For each line in the records that contains "lime", make a copy.

* [Extracted material]:

== Segment start ==

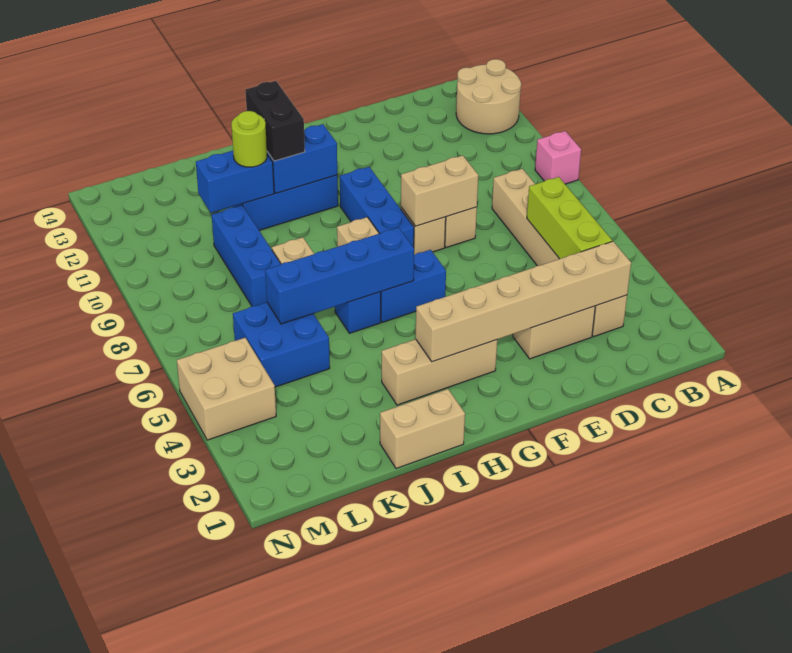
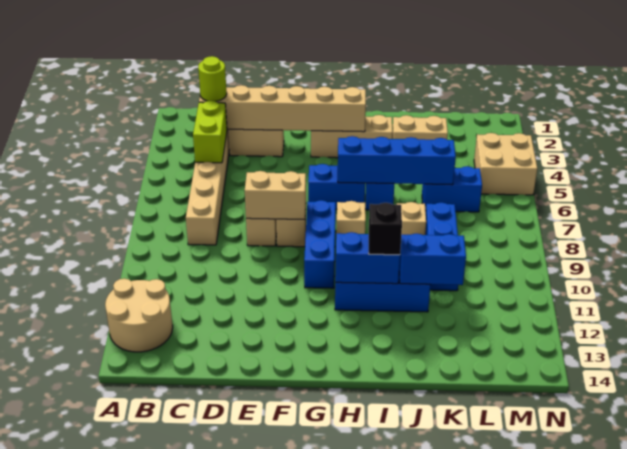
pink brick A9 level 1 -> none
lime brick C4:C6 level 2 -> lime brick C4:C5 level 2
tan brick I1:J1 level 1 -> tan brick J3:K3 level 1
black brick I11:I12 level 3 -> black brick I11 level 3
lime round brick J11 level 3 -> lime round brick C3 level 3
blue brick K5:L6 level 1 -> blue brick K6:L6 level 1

== Segment end ==

* [Your solution]:
lime brick C4:C6 level 2 -> lime brick C4:C5 level 2
lime round brick J11 level 3 -> lime round brick C3 level 3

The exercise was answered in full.